Instructions to follow =
Return exactly the span of lines in the following data that opens with the line containing "DIGITS2 pin CLK: RX0 -> TX0" and closes with the line containing "JOY1 pin VRY: TX0 -> D34". Include nothing else.

** Data in this exercise follows **

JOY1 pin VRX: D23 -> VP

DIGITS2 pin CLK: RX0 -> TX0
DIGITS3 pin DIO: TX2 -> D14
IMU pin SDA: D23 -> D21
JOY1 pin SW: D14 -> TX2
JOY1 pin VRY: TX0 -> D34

** End of Data in this exercise **
** Data in this exercise follows **

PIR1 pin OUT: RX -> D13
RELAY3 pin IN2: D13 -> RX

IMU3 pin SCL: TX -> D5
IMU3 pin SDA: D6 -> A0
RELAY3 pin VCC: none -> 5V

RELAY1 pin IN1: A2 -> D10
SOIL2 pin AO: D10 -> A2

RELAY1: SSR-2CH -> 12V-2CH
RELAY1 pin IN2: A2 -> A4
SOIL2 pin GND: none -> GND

** End of Data in this exercise **
** Data in this exercise follows **

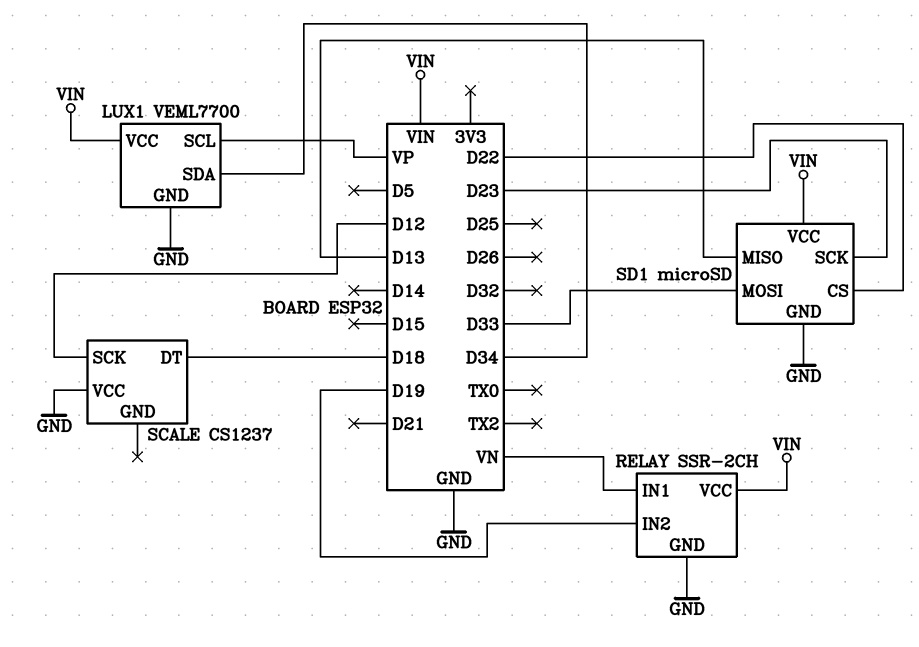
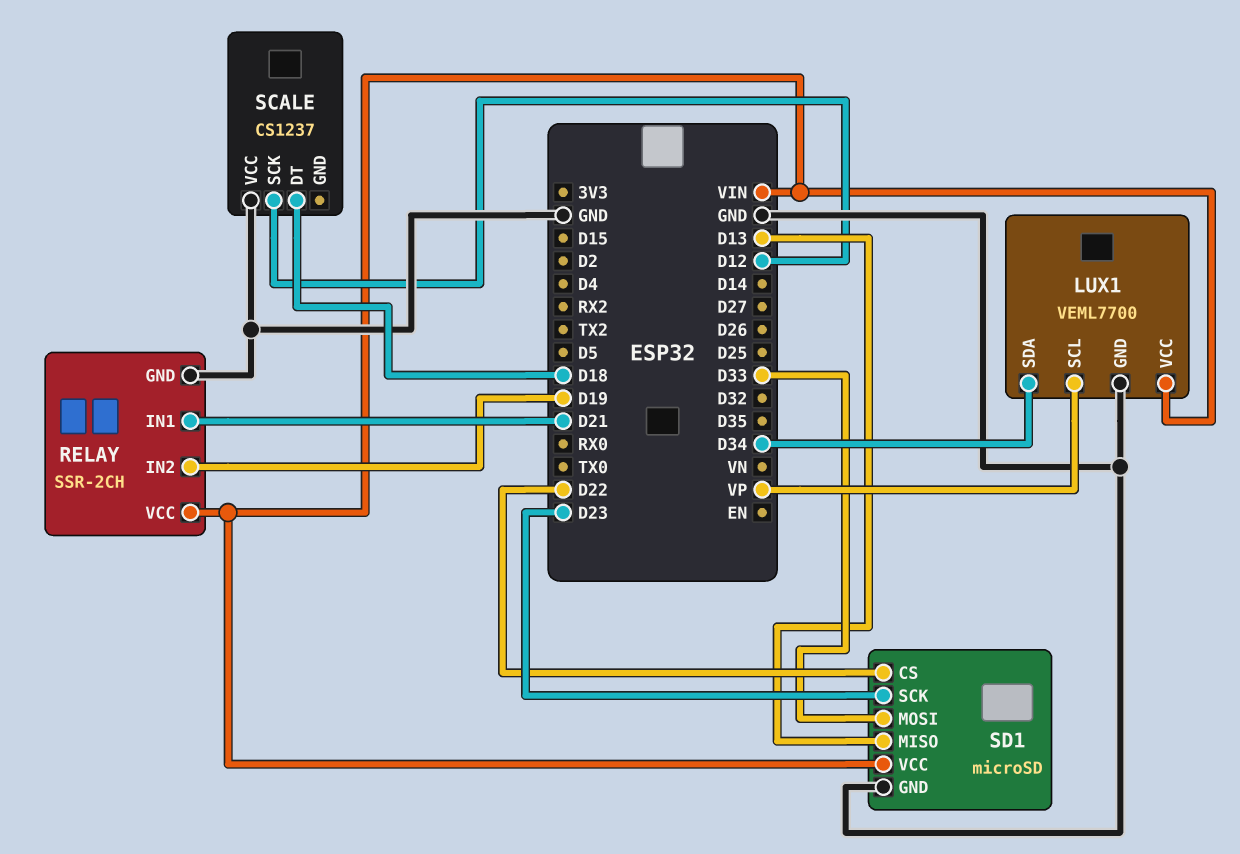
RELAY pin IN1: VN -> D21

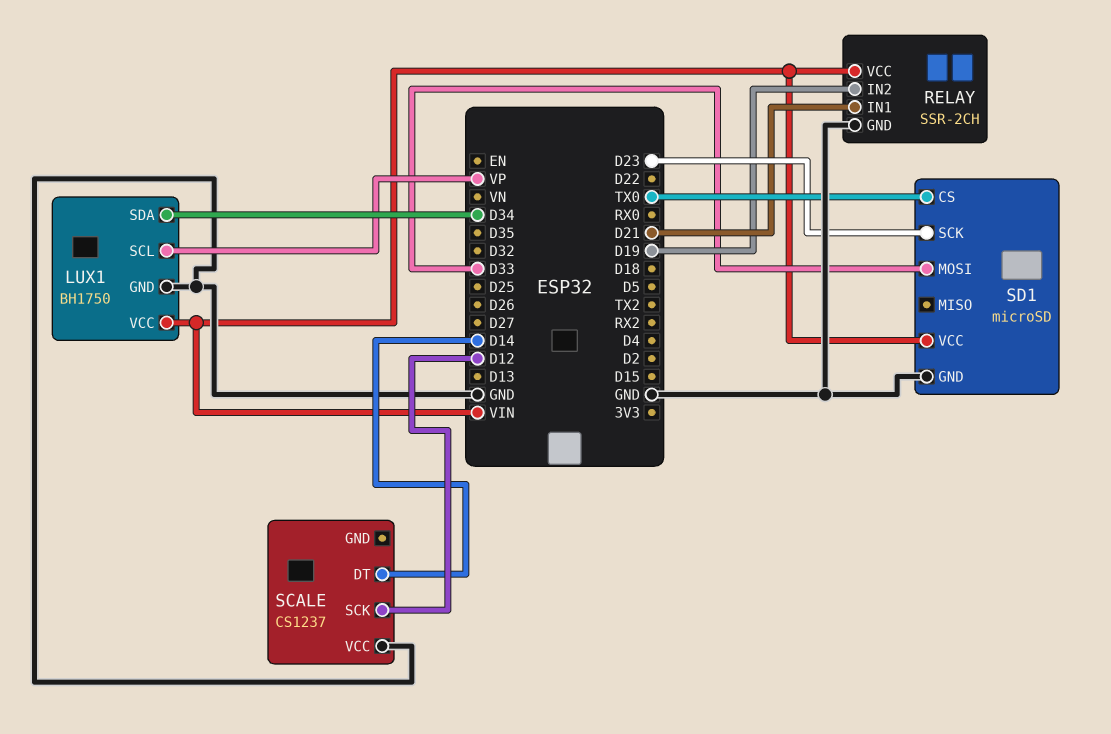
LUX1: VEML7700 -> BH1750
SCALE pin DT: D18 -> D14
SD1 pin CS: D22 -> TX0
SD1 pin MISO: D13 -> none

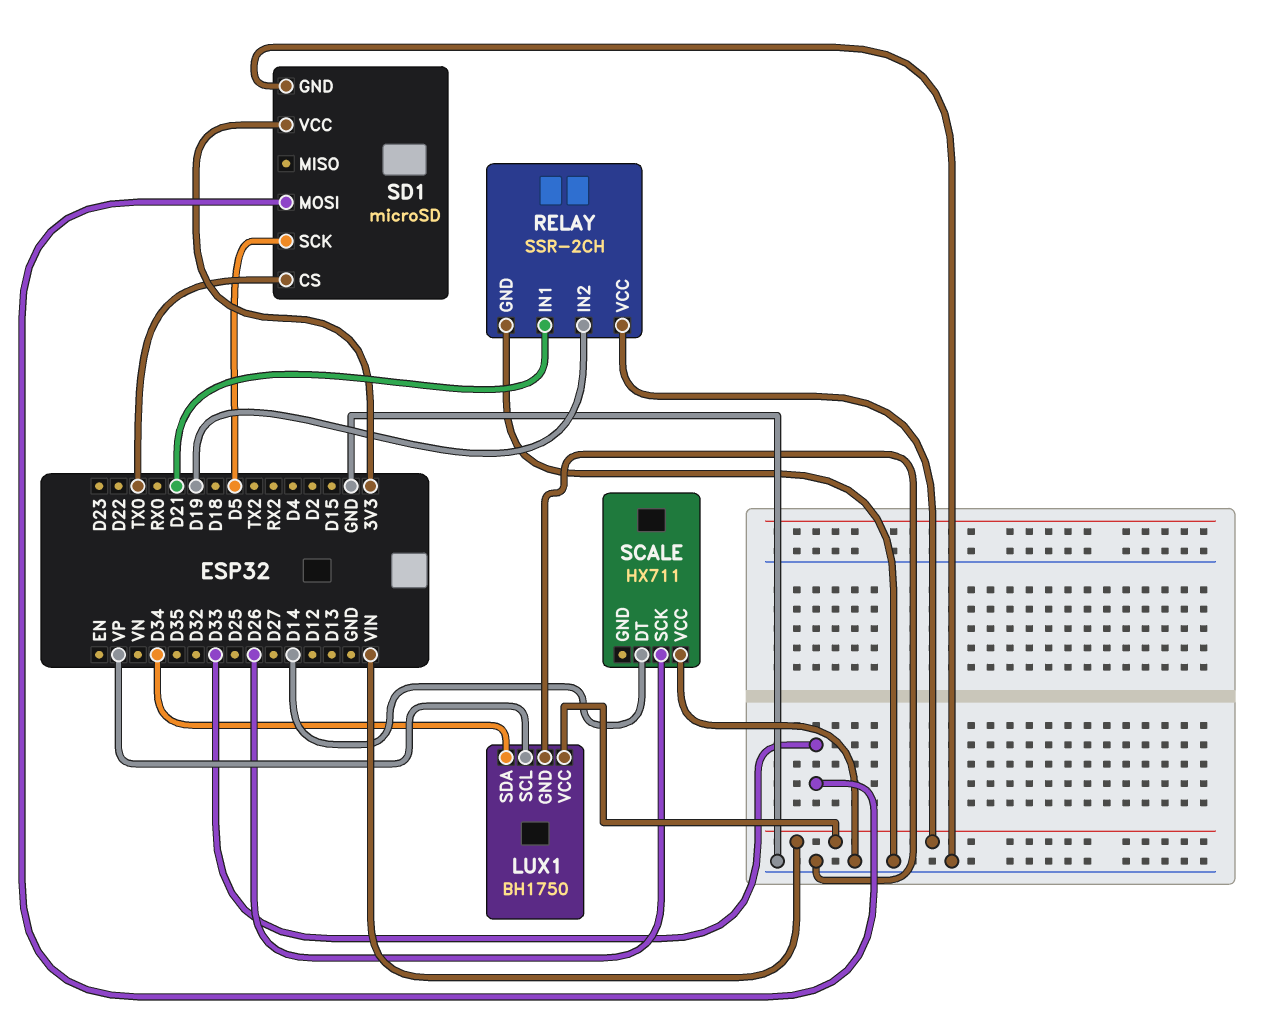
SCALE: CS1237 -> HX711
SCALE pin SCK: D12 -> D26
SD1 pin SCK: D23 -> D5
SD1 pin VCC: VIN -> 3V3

** End of Data in this exercise **

Solution for this exercise =
DIGITS2 pin CLK: RX0 -> TX0
DIGITS3 pin DIO: TX2 -> D14
IMU pin SDA: D23 -> D21
JOY1 pin SW: D14 -> TX2
JOY1 pin VRY: TX0 -> D34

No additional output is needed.